## INPUT

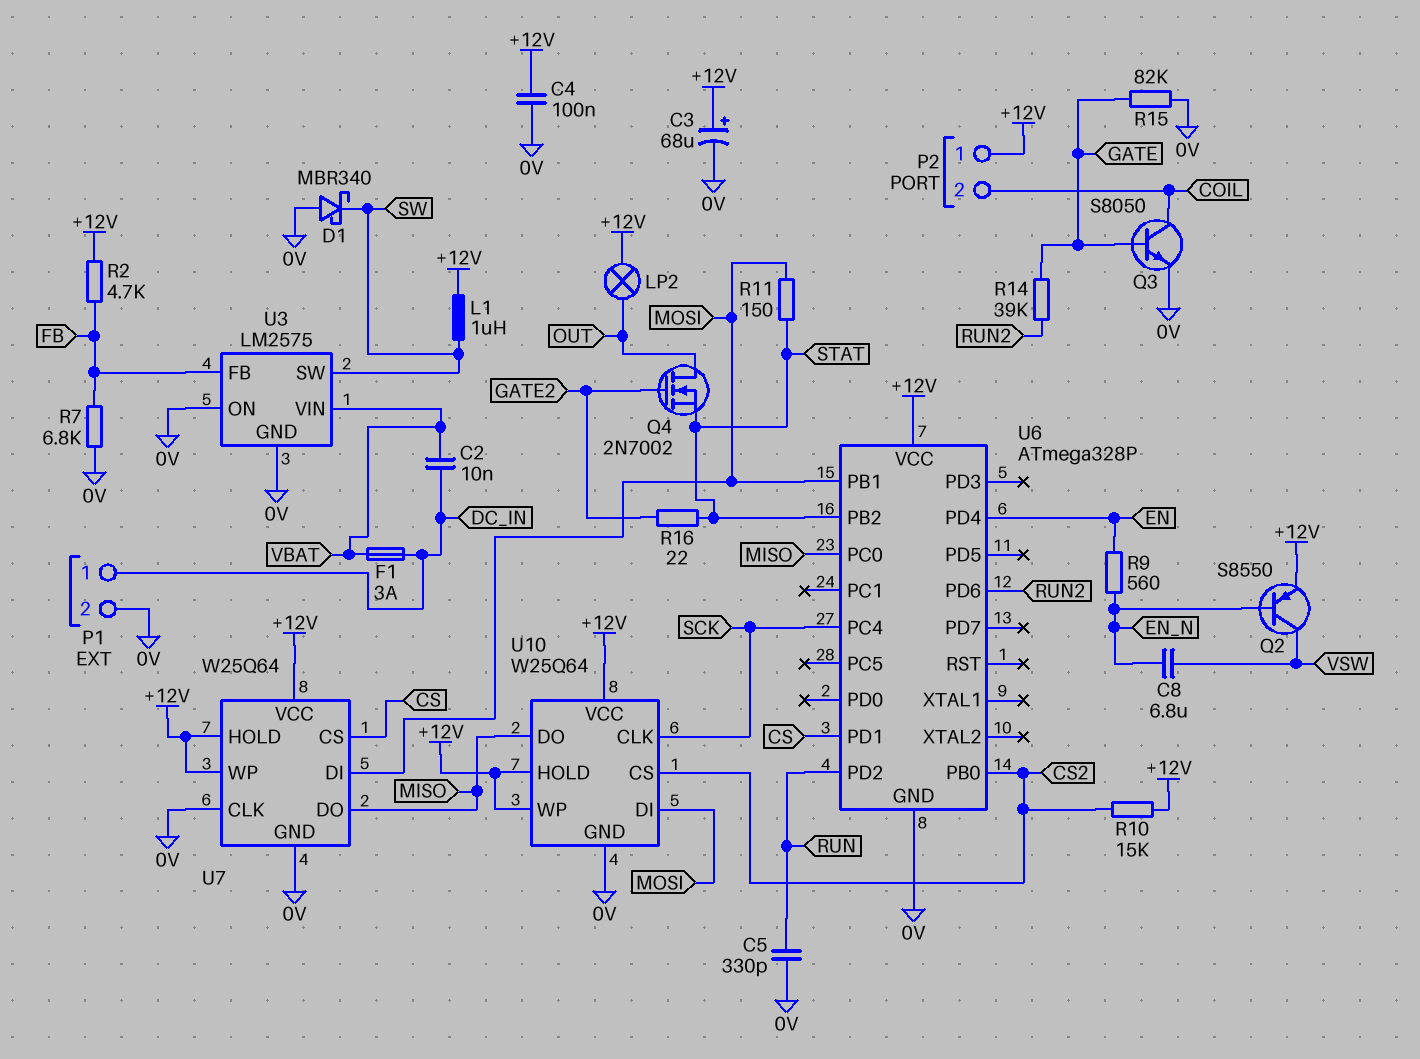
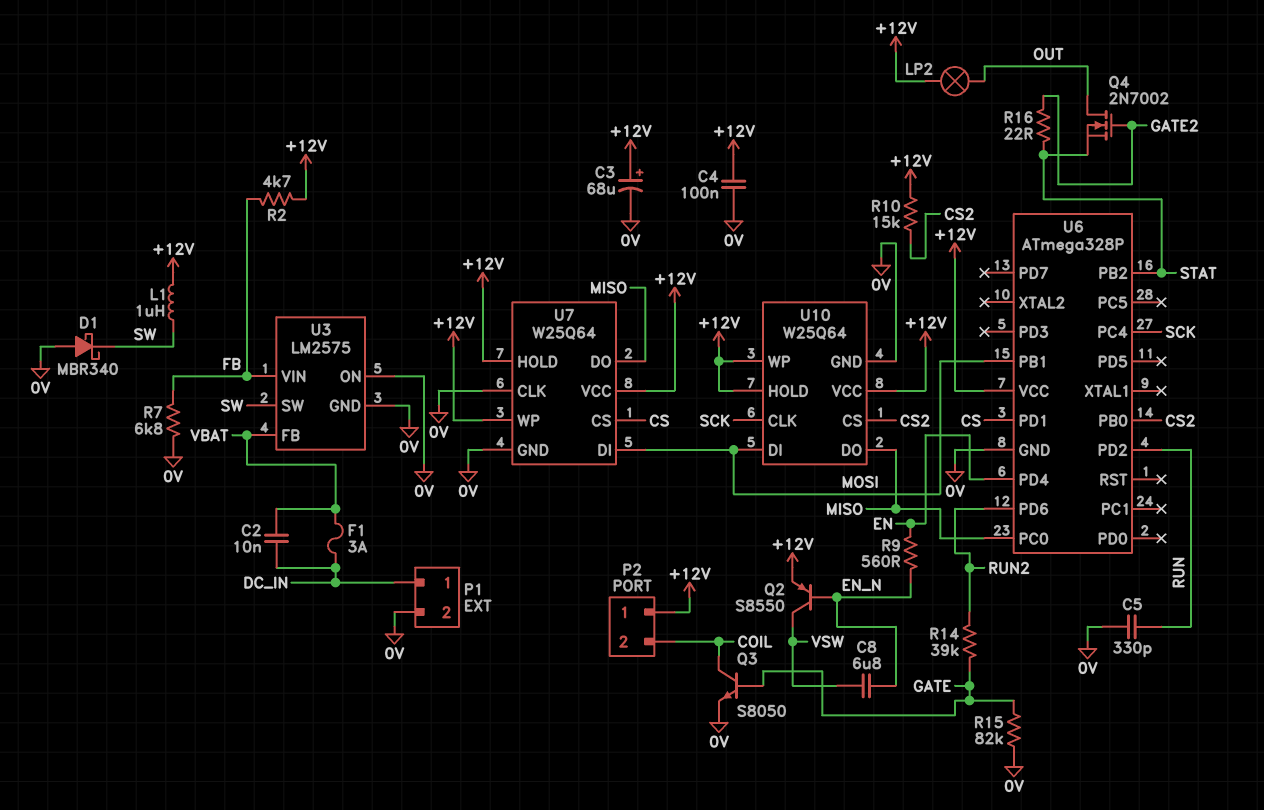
R11: 150 (MOSI, STAT) -> none
U3 pin FB: FB -> VBAT
U3 pin VIN: VBAT -> FB

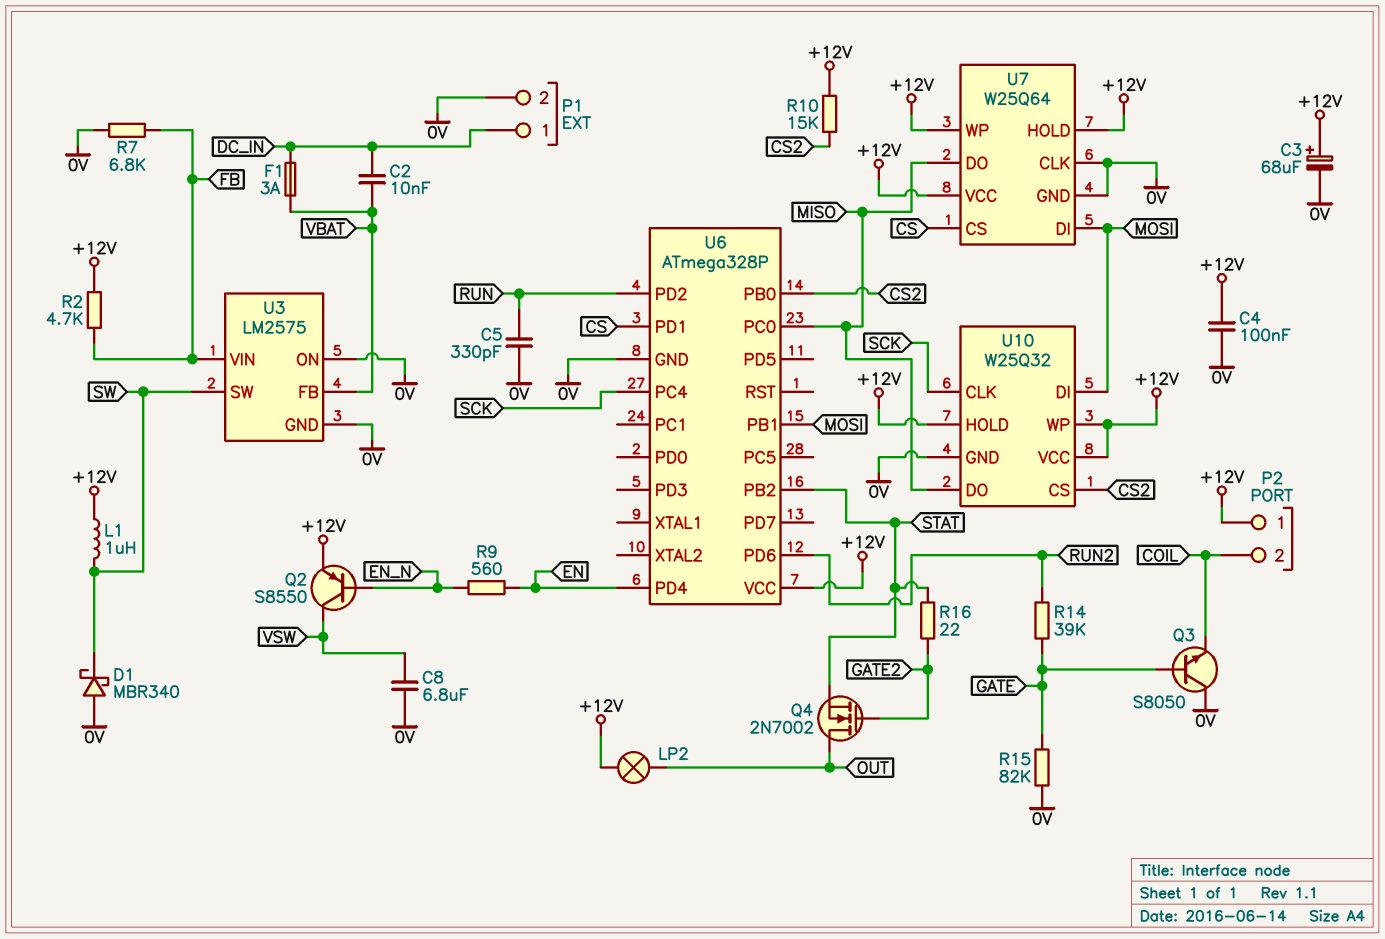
C8: 6.8uF (EN_N, VSW) -> 6.8uF (0V, VSW)
Q3: NPN S8050 (B GATE, C COIL, E 0V) -> NPN S8050 (B GATE, C 0V, E COIL)
U10: W25Q64 -> W25Q32

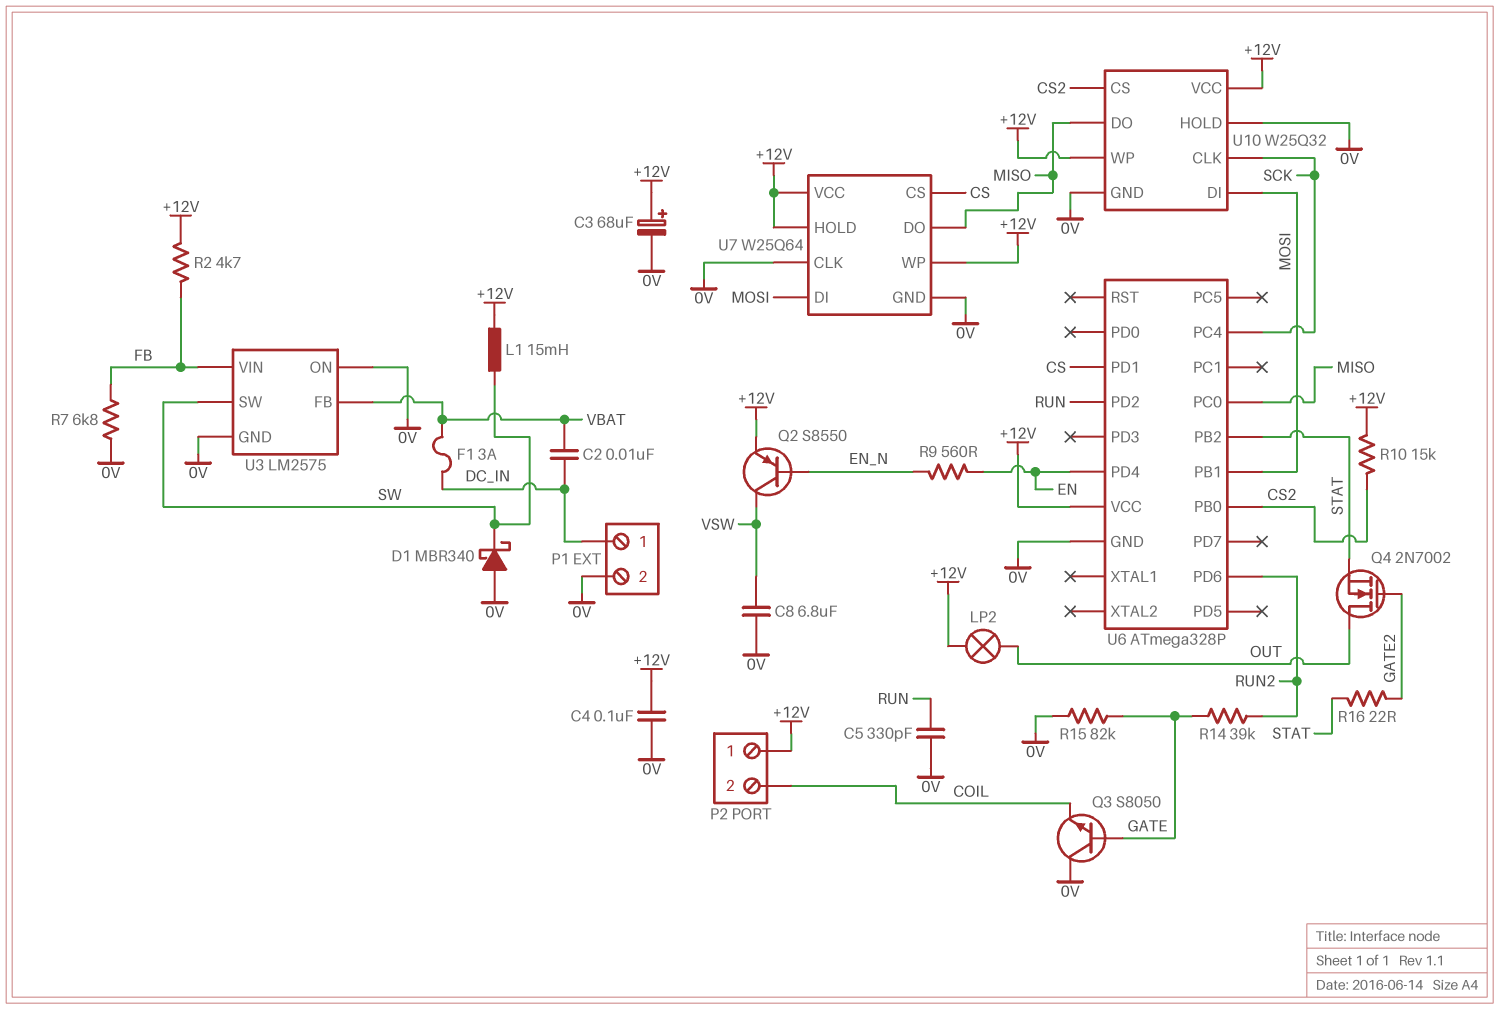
L1: 1uH (+12V, SW) -> 15mH (+12V, SW)
U10 pin HOLD: +12V -> 0V

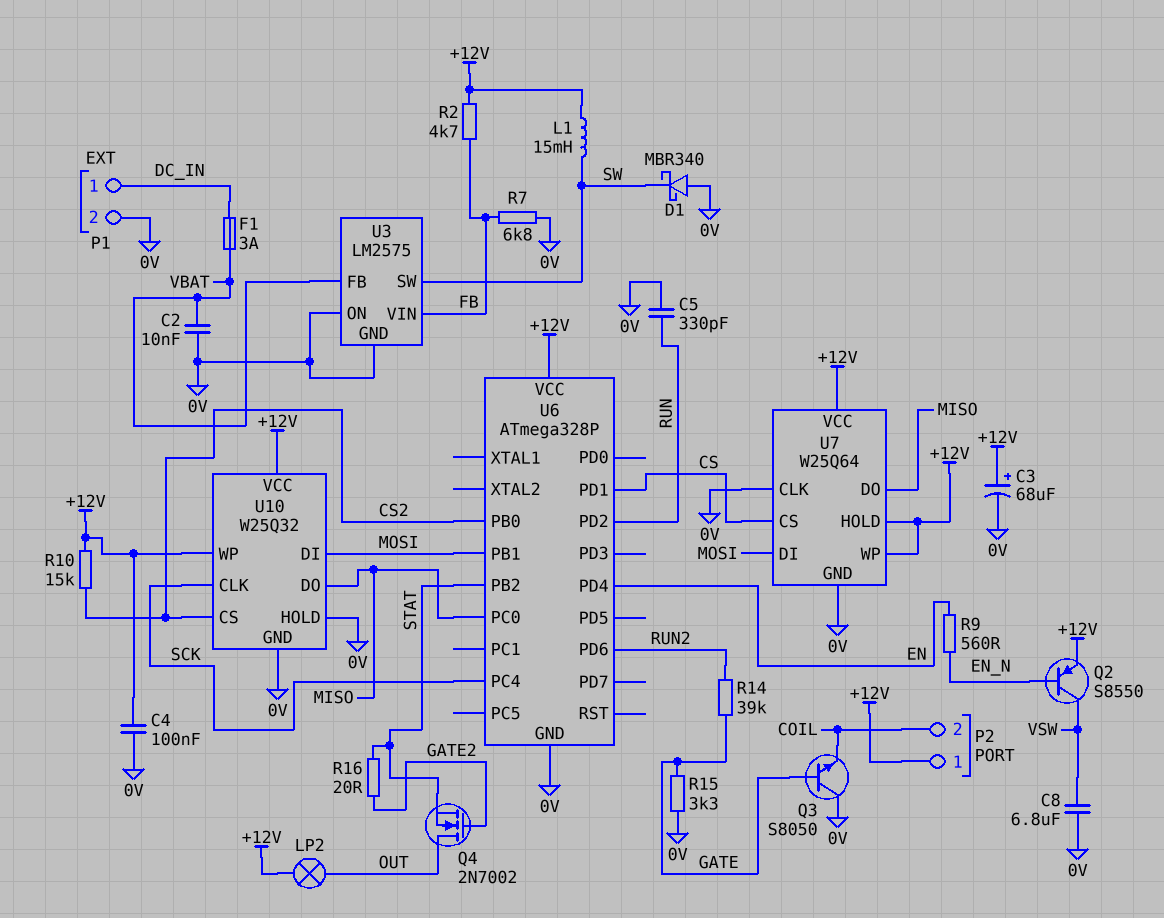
C2: 10nF (DC_IN, VBAT) -> 10nF (0V, VBAT)
R15: 82k (0V, GATE) -> 3.3k (0V, GATE)
R16: 22 (GATE2, STAT) -> 20 (GATE2, STAT)

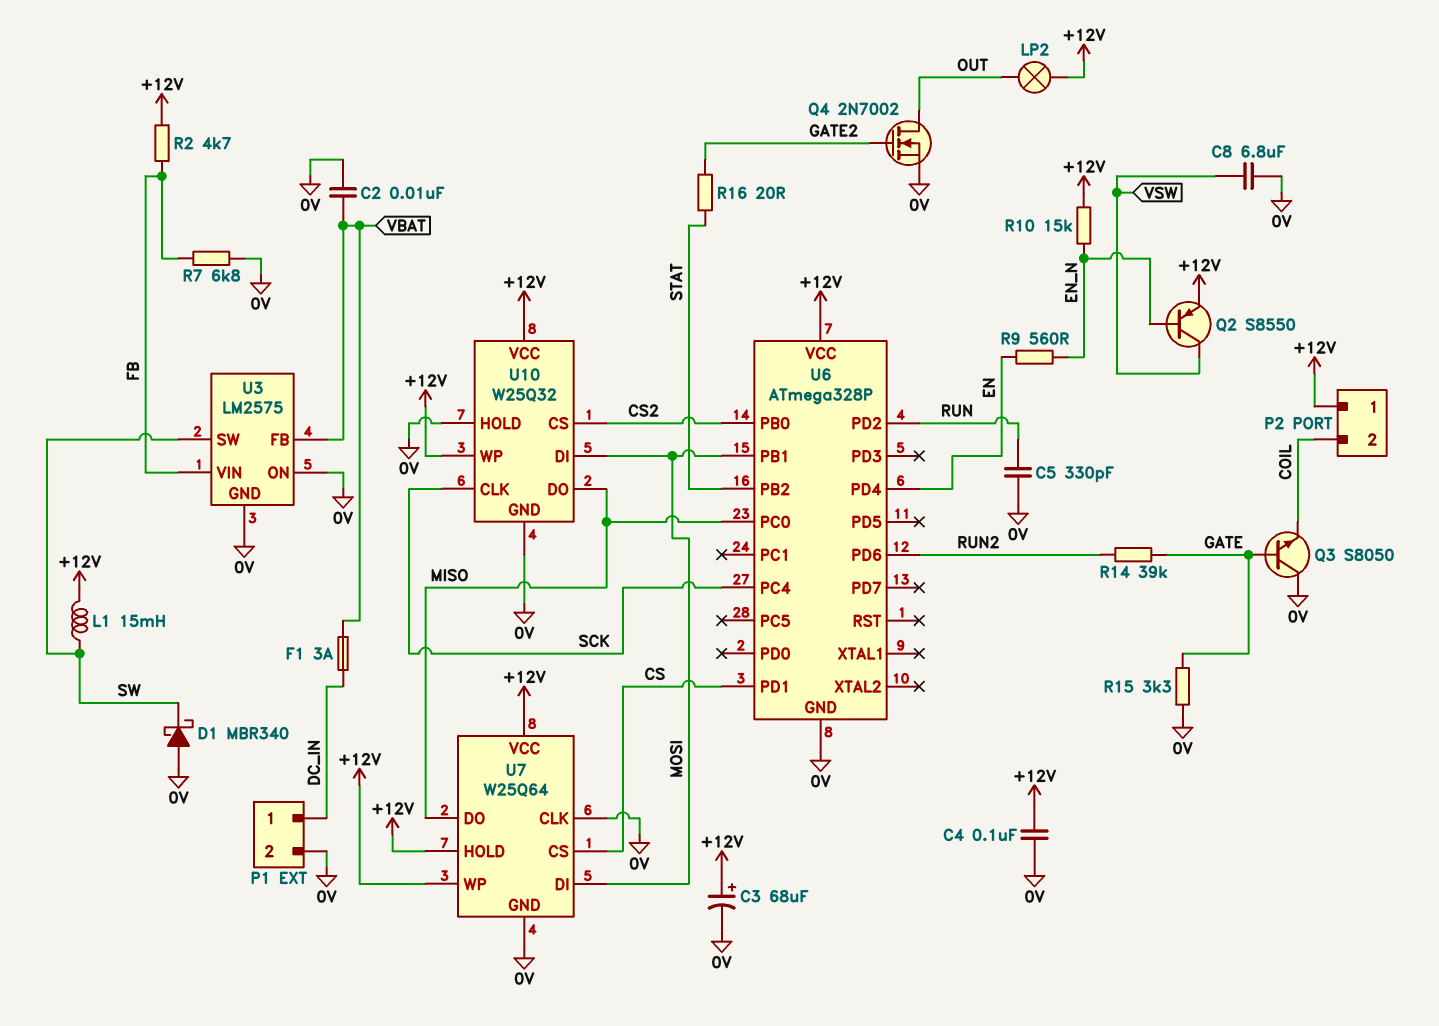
Q4: NMOS 2N7002 (G GATE2, D OUT, S STAT) -> NMOS 2N7002 (G GATE2, D OUT, S 0V)
R10: 15k (+12V, CS2) -> 15k (+12V, EN_N)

## HOW TO COMPLETE THIS TASK
Retype the listing exactly. Skip every picture.

## RESULT FOR THIS EXERCISE
R11: 150 (MOSI, STAT) -> none
U3 pin FB: FB -> VBAT
U3 pin VIN: VBAT -> FB

C8: 6.8uF (EN_N, VSW) -> 6.8uF (0V, VSW)
Q3: NPN S8050 (B GATE, C COIL, E 0V) -> NPN S8050 (B GATE, C 0V, E COIL)
U10: W25Q64 -> W25Q32

L1: 1uH (+12V, SW) -> 15mH (+12V, SW)
U10 pin HOLD: +12V -> 0V

C2: 10nF (DC_IN, VBAT) -> 10nF (0V, VBAT)
R15: 82k (0V, GATE) -> 3.3k (0V, GATE)
R16: 22 (GATE2, STAT) -> 20 (GATE2, STAT)

Q4: NMOS 2N7002 (G GATE2, D OUT, S STAT) -> NMOS 2N7002 (G GATE2, D OUT, S 0V)
R10: 15k (+12V, CS2) -> 15k (+12V, EN_N)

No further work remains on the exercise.